+++ Working data +++

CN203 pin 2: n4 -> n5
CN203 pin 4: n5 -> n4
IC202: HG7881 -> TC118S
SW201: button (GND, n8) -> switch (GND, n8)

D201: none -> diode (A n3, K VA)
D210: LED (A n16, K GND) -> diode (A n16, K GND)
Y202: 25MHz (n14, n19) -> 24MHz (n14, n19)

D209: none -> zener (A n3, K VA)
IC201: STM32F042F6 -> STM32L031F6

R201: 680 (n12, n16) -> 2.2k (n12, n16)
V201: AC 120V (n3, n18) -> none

+++
+++ Working data +++

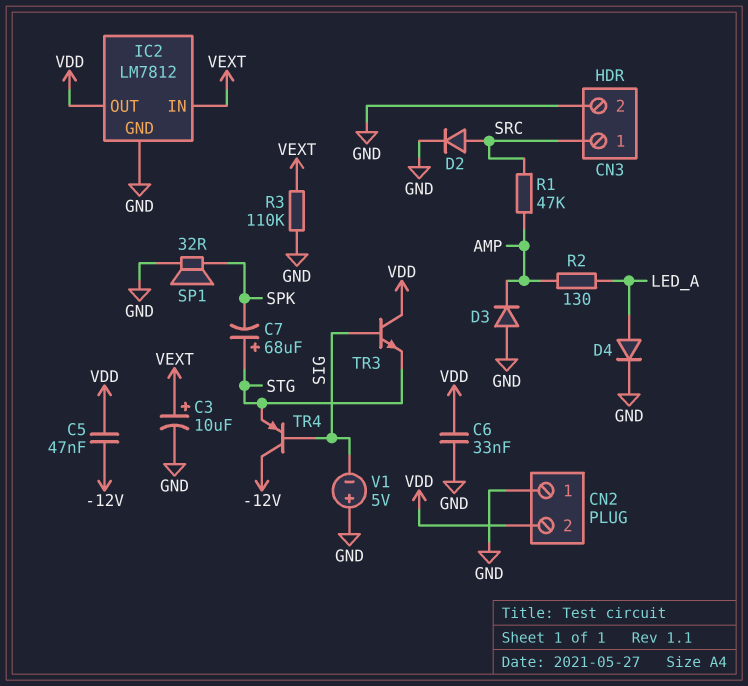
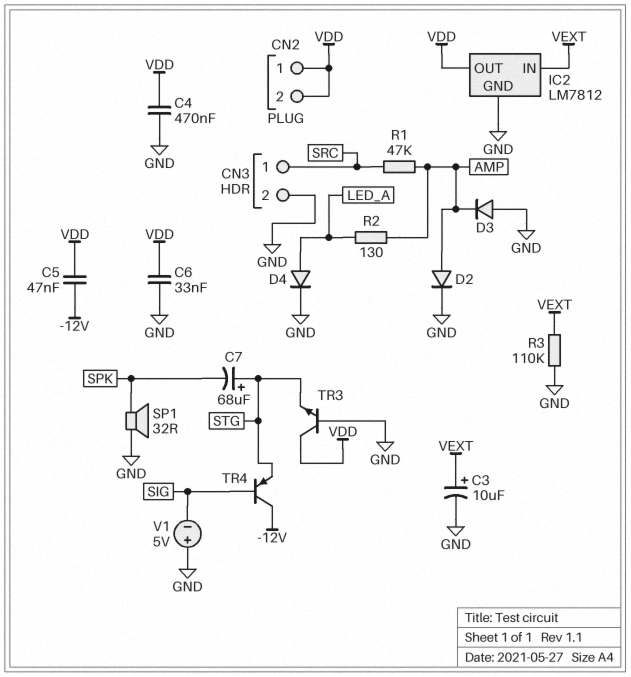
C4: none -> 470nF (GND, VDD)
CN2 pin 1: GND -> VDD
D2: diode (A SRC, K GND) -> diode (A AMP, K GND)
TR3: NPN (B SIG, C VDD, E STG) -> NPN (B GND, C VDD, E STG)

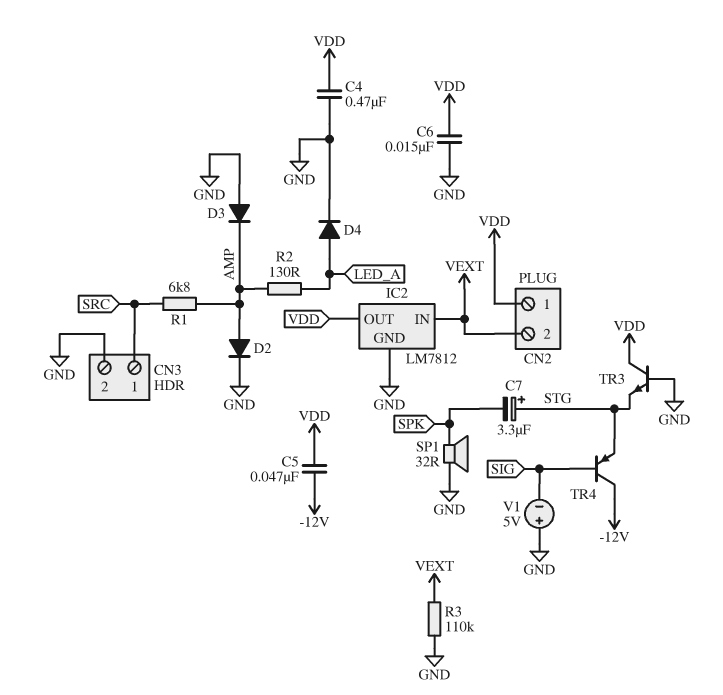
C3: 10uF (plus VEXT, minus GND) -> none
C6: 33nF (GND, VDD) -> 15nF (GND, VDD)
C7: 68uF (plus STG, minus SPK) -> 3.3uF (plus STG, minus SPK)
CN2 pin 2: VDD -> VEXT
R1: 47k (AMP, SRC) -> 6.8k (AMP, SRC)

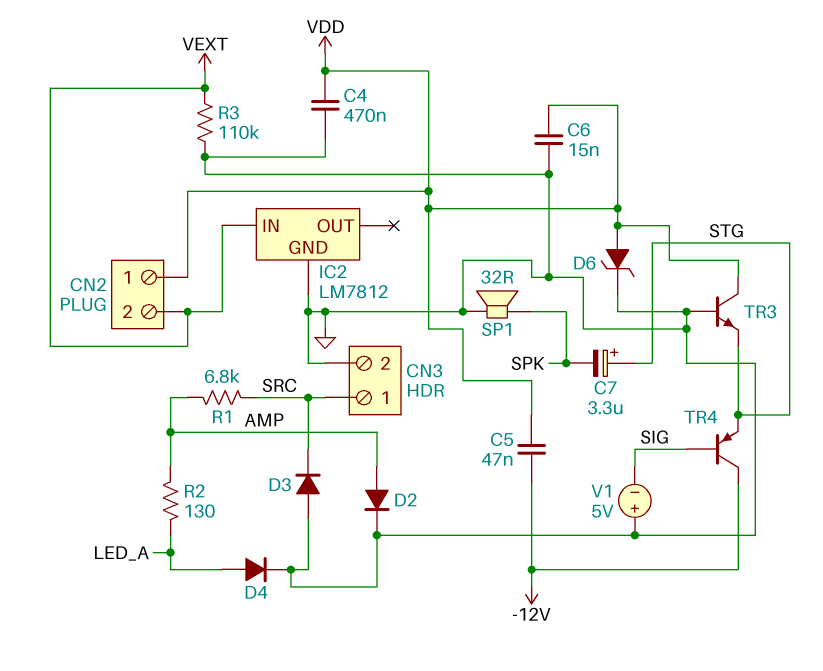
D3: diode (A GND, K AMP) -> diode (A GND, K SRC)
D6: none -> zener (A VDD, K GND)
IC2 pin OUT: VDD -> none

+++
+++ Working data +++

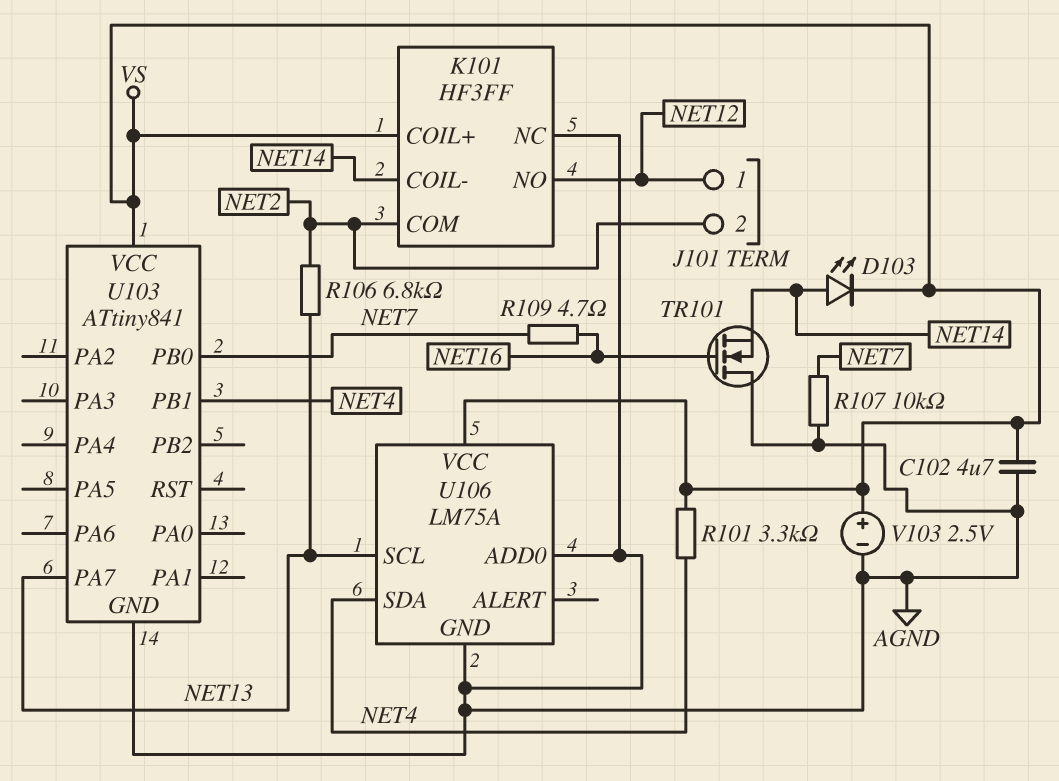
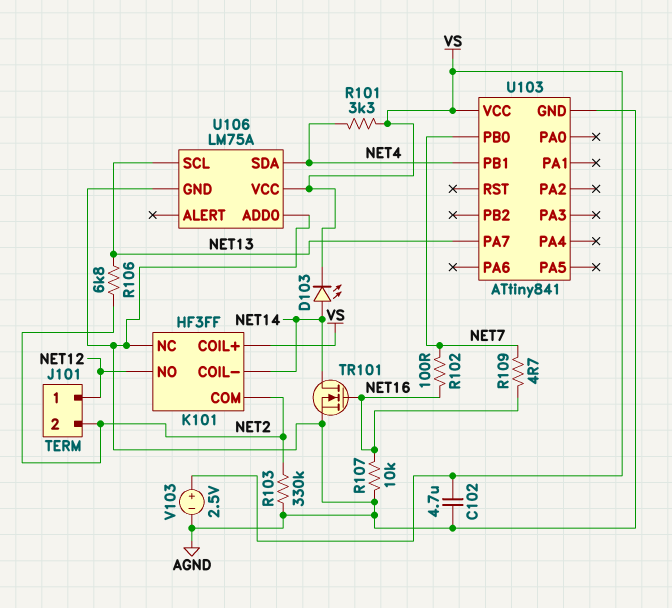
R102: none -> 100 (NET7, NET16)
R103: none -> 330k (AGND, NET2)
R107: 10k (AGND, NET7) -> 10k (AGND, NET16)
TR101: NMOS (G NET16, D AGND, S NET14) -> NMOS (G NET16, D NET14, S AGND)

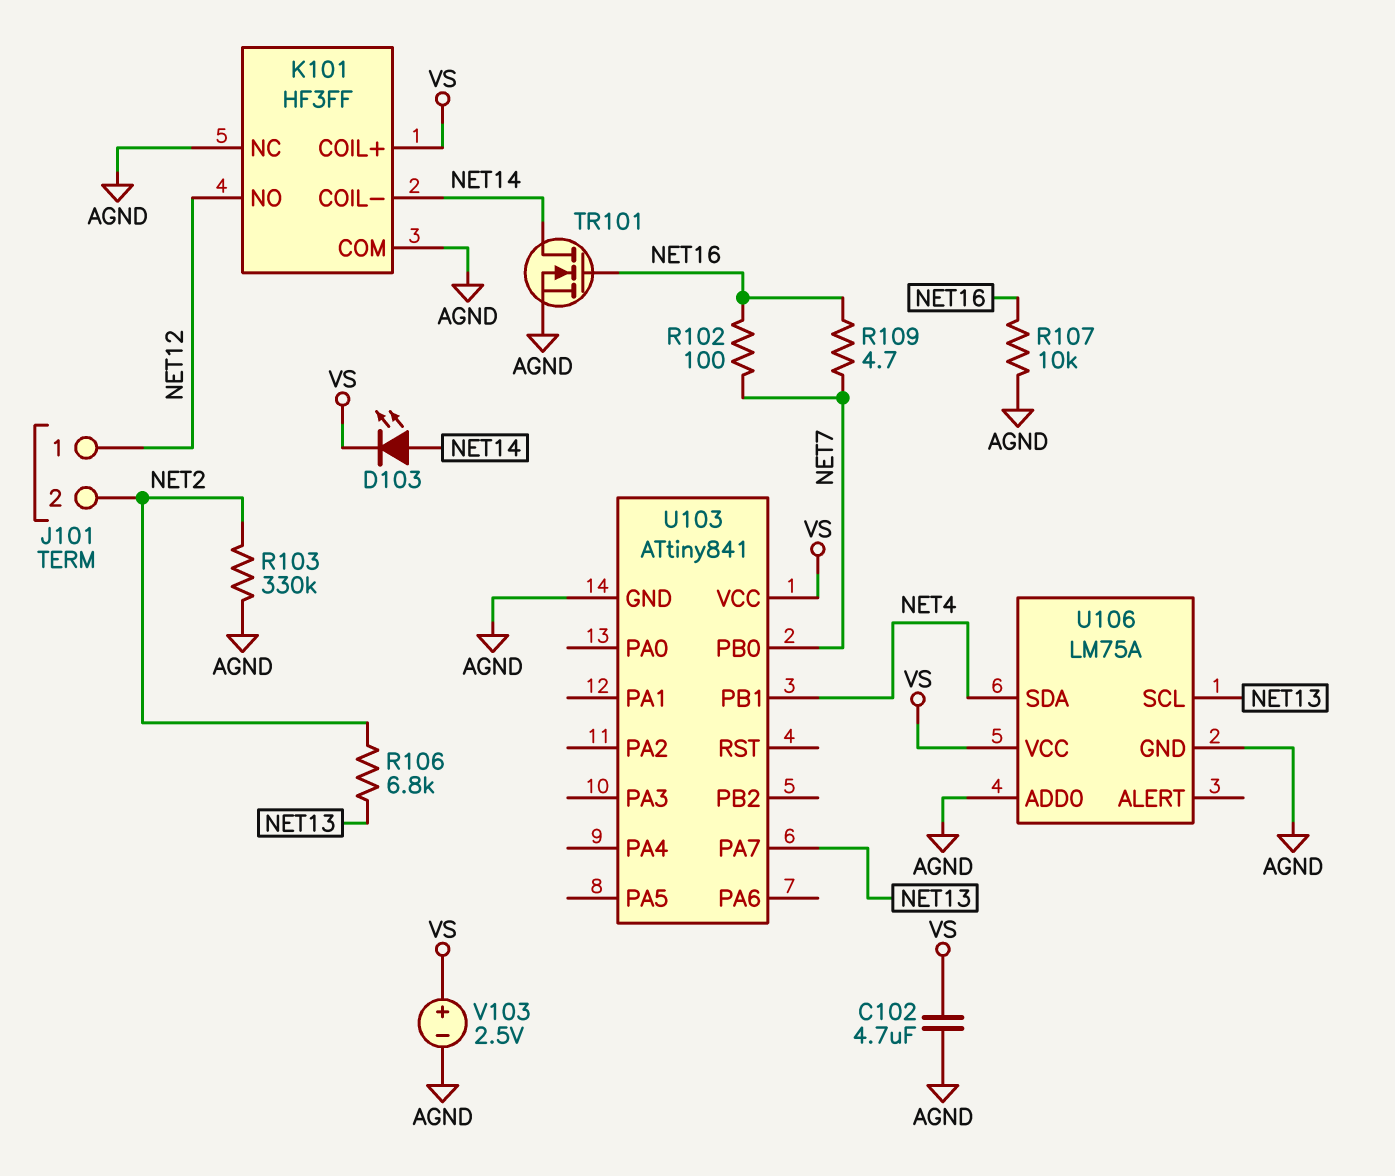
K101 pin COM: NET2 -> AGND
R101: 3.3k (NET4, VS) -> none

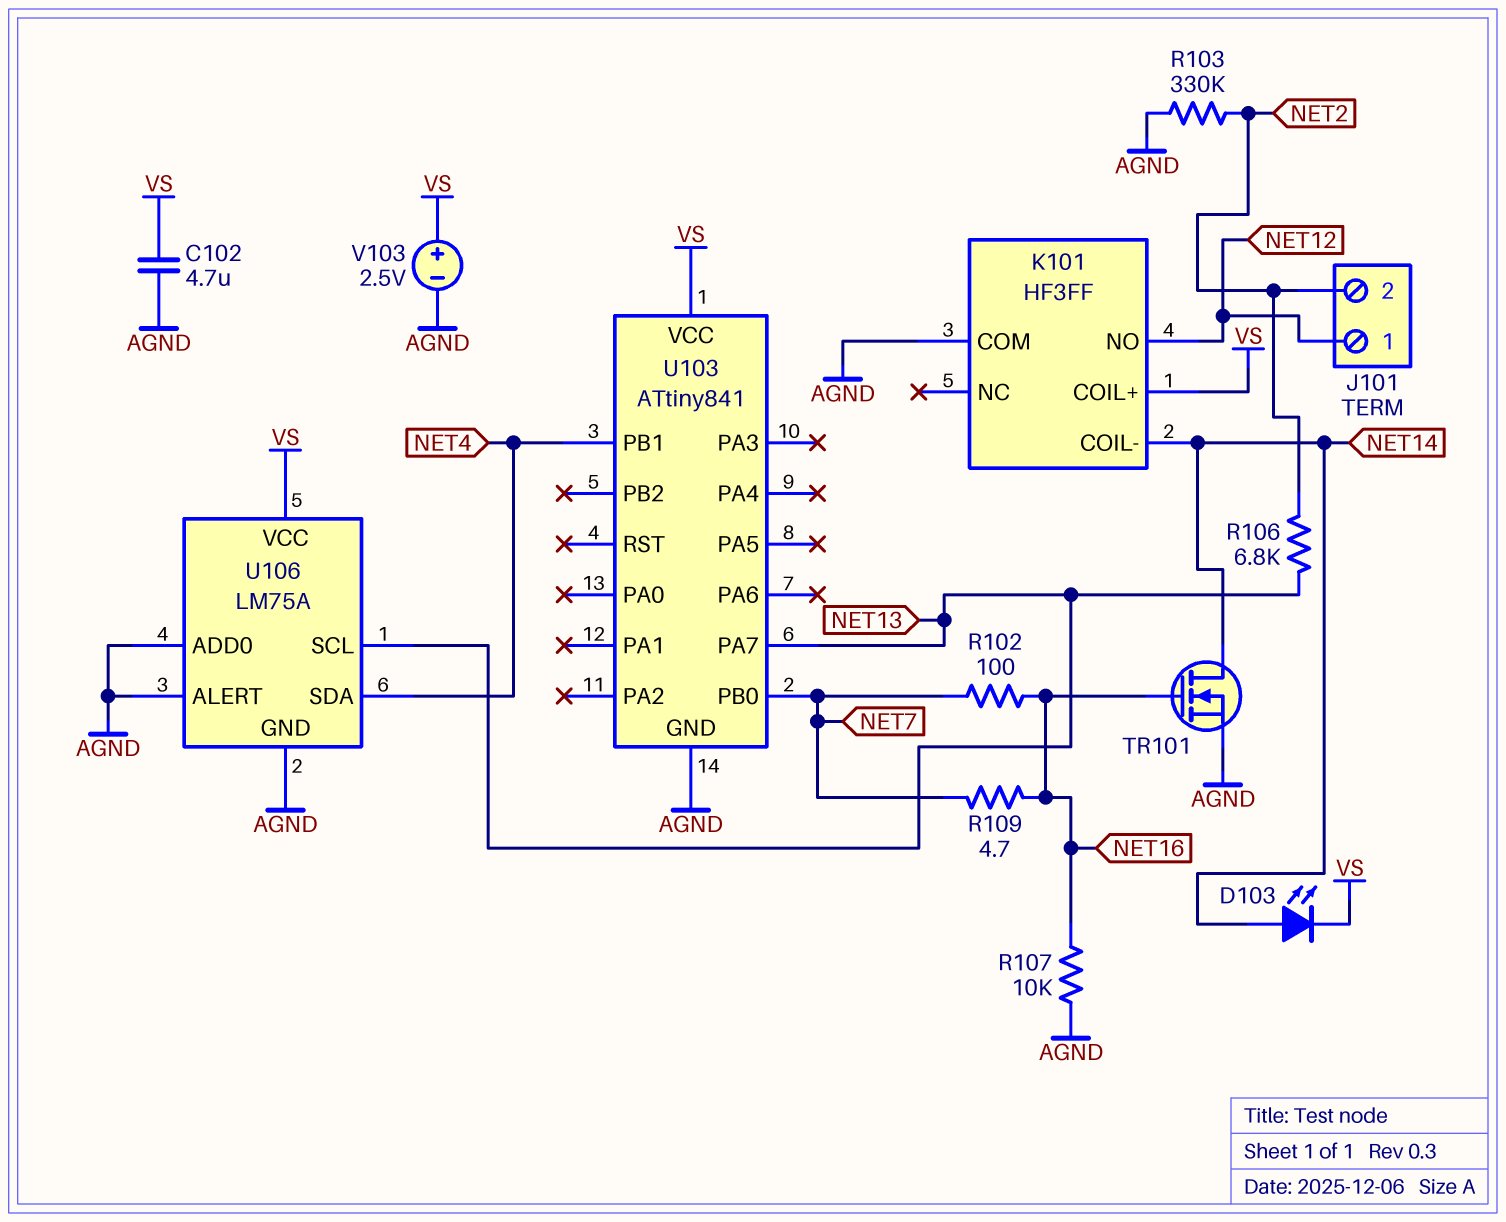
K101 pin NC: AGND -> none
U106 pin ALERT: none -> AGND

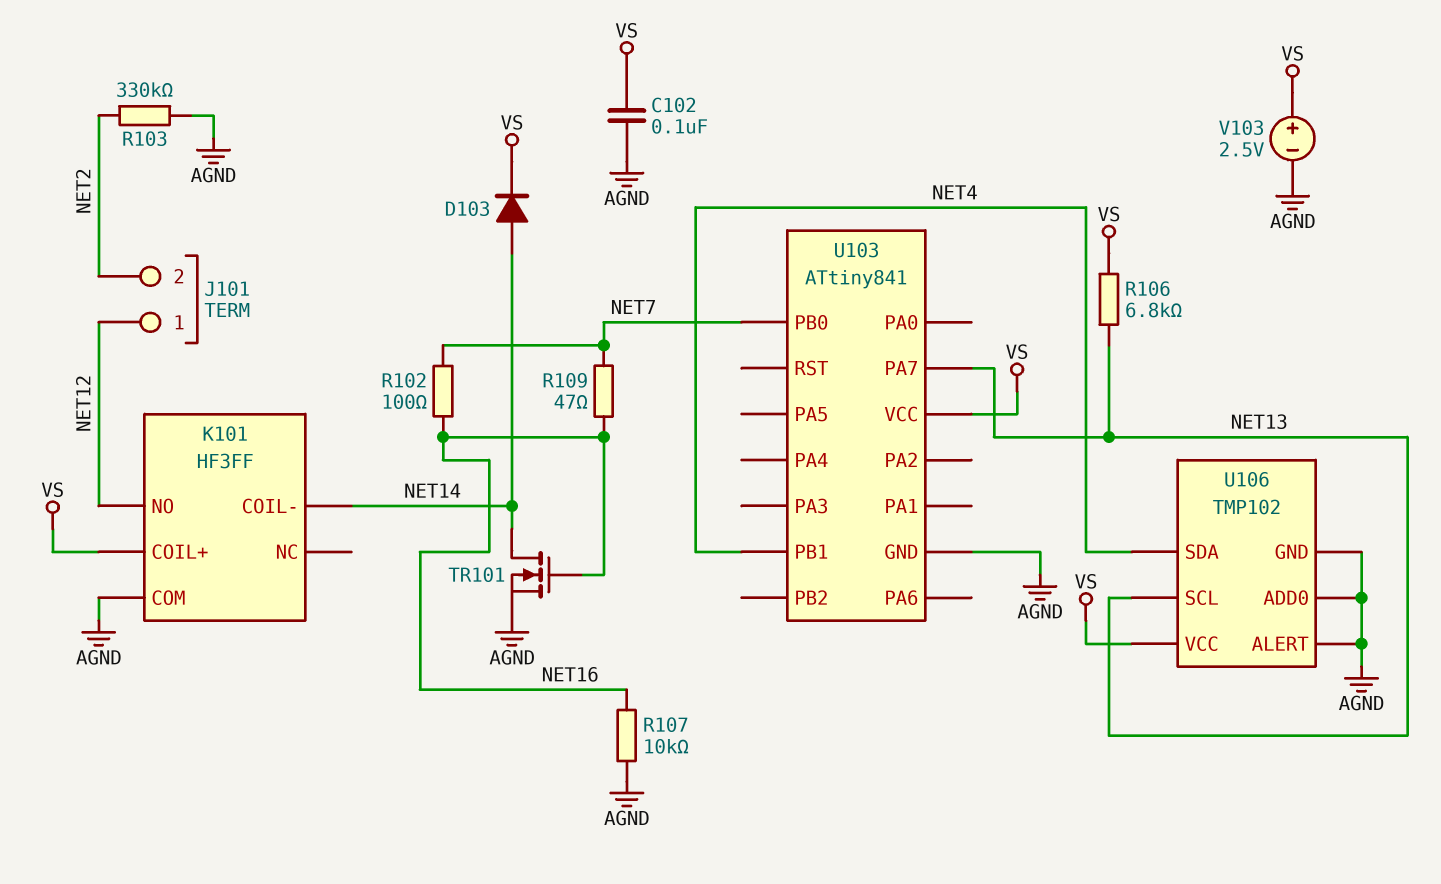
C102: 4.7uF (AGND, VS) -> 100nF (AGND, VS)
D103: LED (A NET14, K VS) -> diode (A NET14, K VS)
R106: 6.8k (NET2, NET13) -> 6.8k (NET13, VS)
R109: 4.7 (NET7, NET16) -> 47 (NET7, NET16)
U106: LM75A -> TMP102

+++

In the data above, start at the line that has "CN203 pin 2: n4 -> n5", stop after the line that has "V201: AC 120V (n3, n18) -> none", and print every line in between exactly as it stands.

--- Problem solution ---
CN203 pin 2: n4 -> n5
CN203 pin 4: n5 -> n4
IC202: HG7881 -> TC118S
SW201: button (GND, n8) -> switch (GND, n8)

D201: none -> diode (A n3, K VA)
D210: LED (A n16, K GND) -> diode (A n16, K GND)
Y202: 25MHz (n14, n19) -> 24MHz (n14, n19)

D209: none -> zener (A n3, K VA)
IC201: STM32F042F6 -> STM32L031F6

R201: 680 (n12, n16) -> 2.2k (n12, n16)
V201: AC 120V (n3, n18) -> none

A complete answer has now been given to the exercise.